◆ **Exercise**
Would you find each line in the entries below with the string "blue" and copy it?

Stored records
────

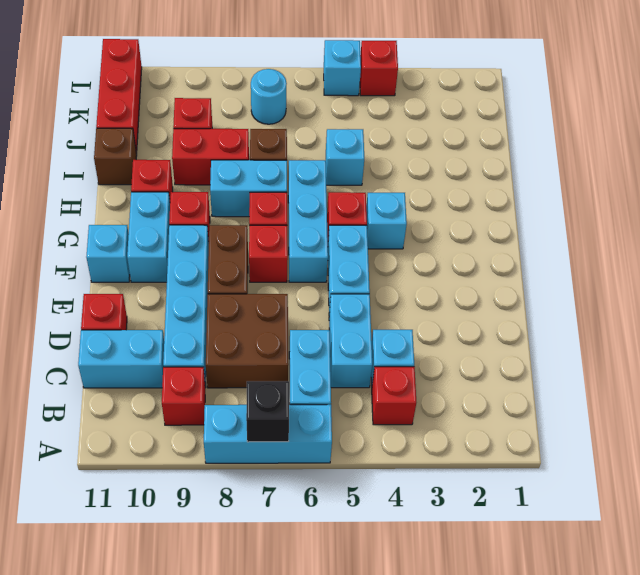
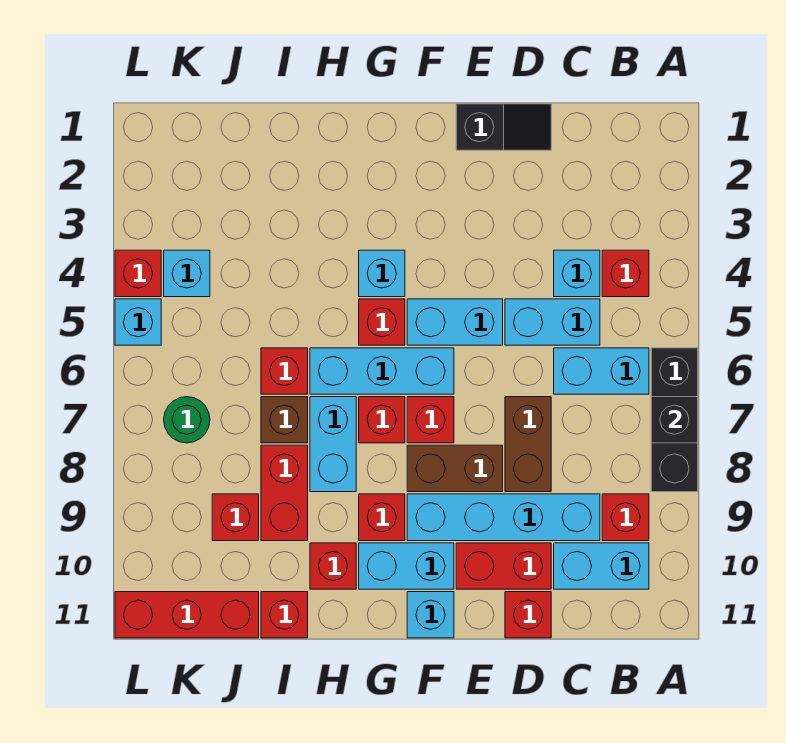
cyan brick A6:A8 level 1 -> black brick A6:A8 level 1
brown brick C7:D8 level 1 -> brown brick D7:D8 level 1
cyan brick C10:C11 level 1 -> cyan brick B10:C10 level 1
none -> black slope D1:E1 level 1 top E
none -> red brick D10:E10 level 1
cyan brick I5 level 1 -> cyan brick K4 level 1
none -> red brick I6 level 1
brown brick I11 level 1 -> red brick I11 level 1
cyan round brick K7 level 1 -> green round brick K7 level 1

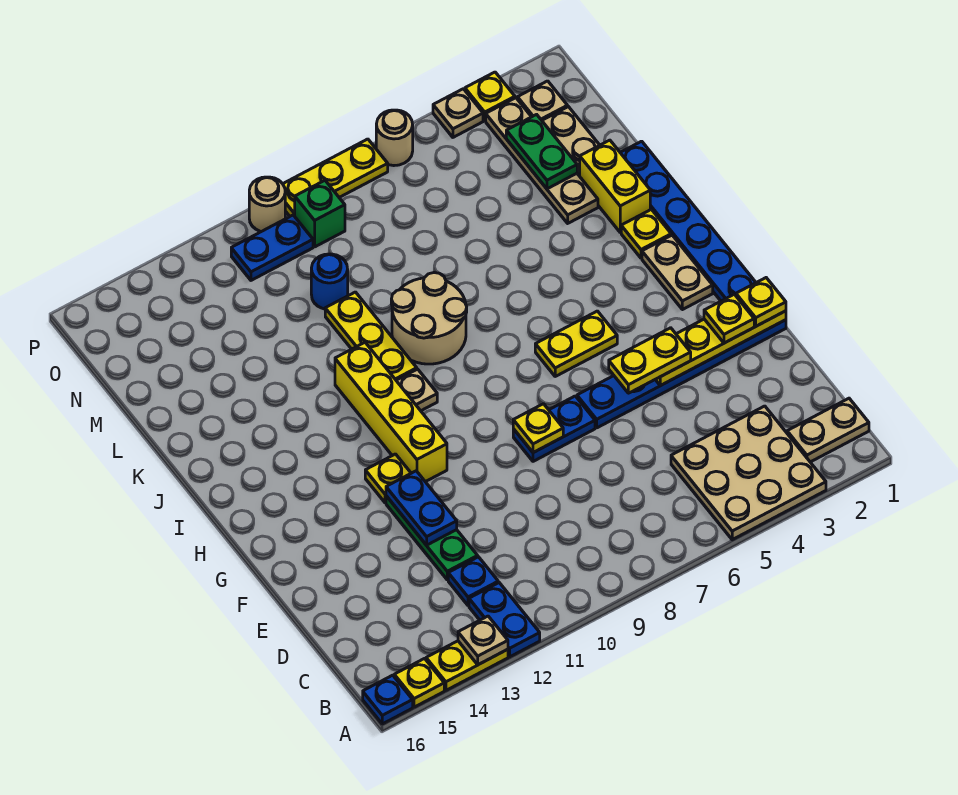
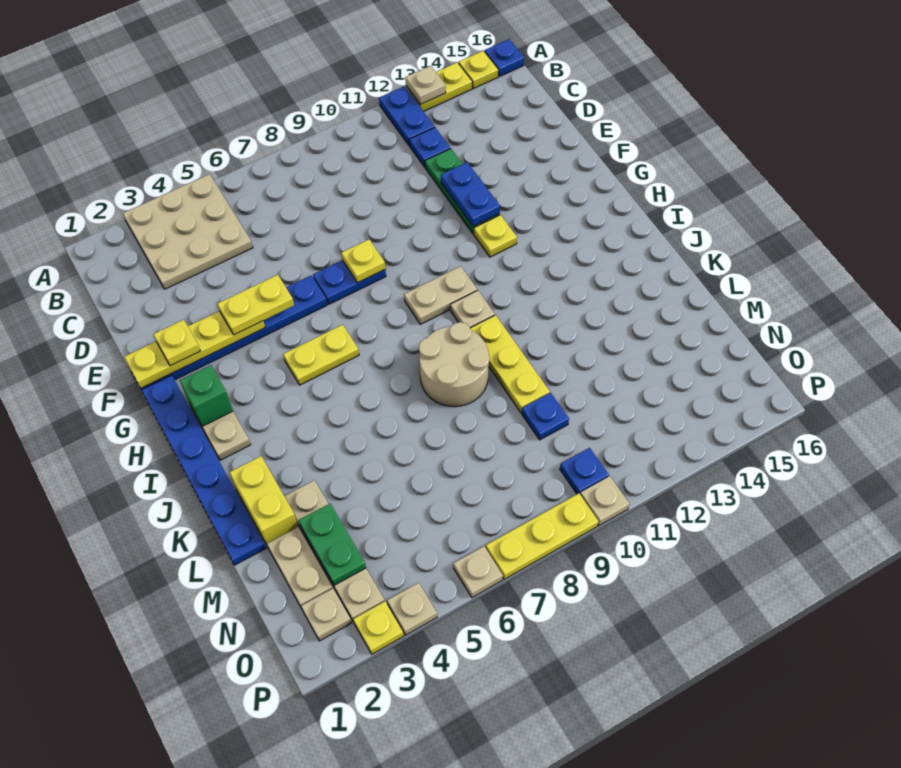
tan plate B1:B2 level 1 -> tan plate H9:H10 level 1
yellow plate F1 level 3 -> none
yellow brick G11:J11 level 1 -> none
yellow plate J2 level 1 -> none
blue round brick M10 level 1 -> blue plate M10 level 1
green brick O9 level 1 -> green brick H2 level 2
blue plate O10:O11 level 1 -> blue plate O10 level 1
tan round brick P6 level 1 -> tan plate P6 level 1
tan round brick P10 level 1 -> tan plate P10 level 1

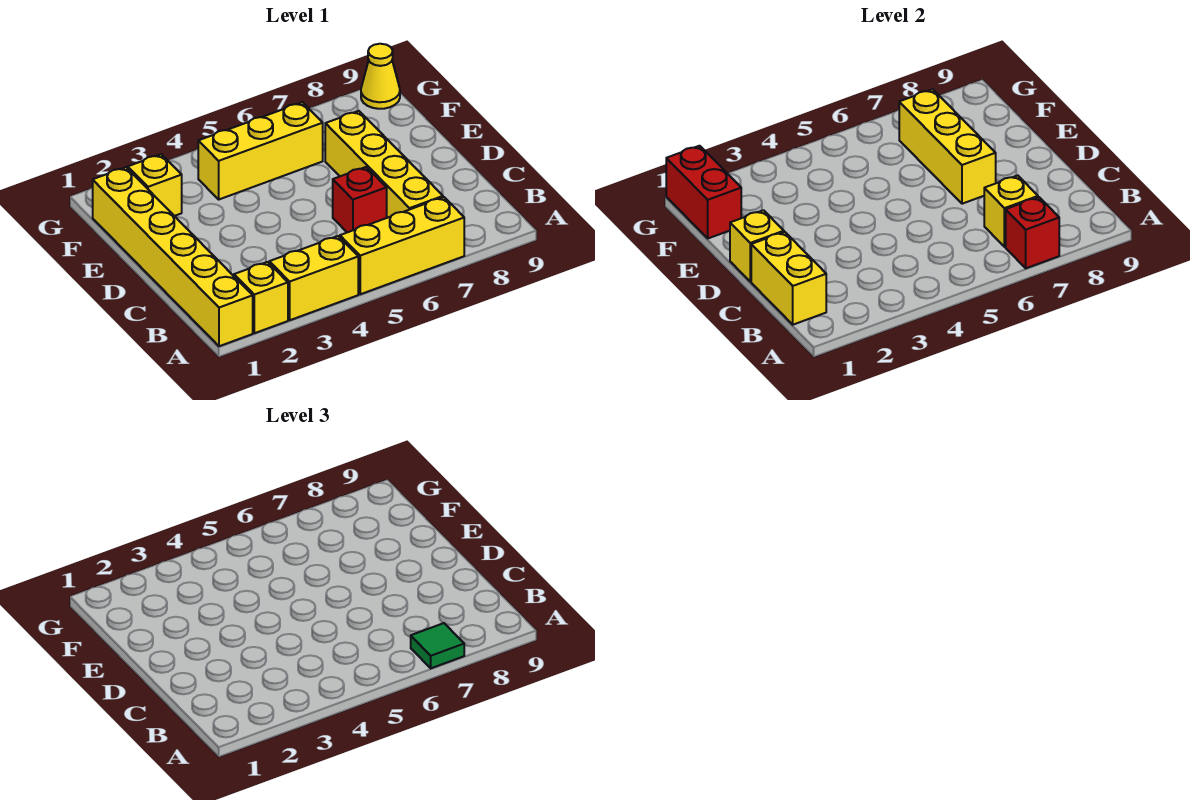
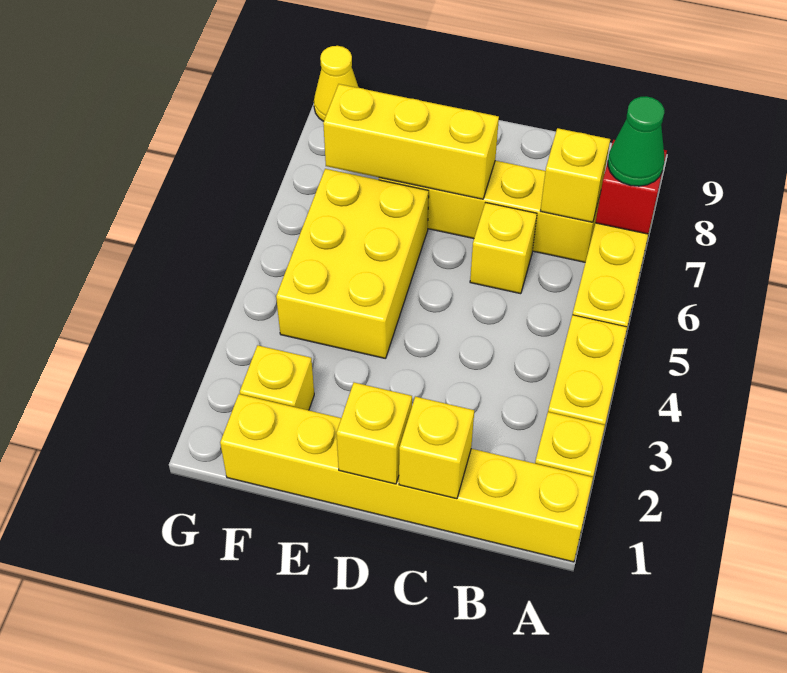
green tile A7 level 3 -> green cone A7 level 3
yellow brick B1:C1 level 2 -> yellow brick C1 level 2
red brick C6 level 1 -> yellow brick C6 level 1
red brick F1:G1 level 2 -> none
yellow brick F4:F6 level 1 -> yellow brick E4:F6 level 1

────

◆ **Finished exercise**
blue round brick M10 level 1 -> blue plate M10 level 1
blue plate O10:O11 level 1 -> blue plate O10 level 1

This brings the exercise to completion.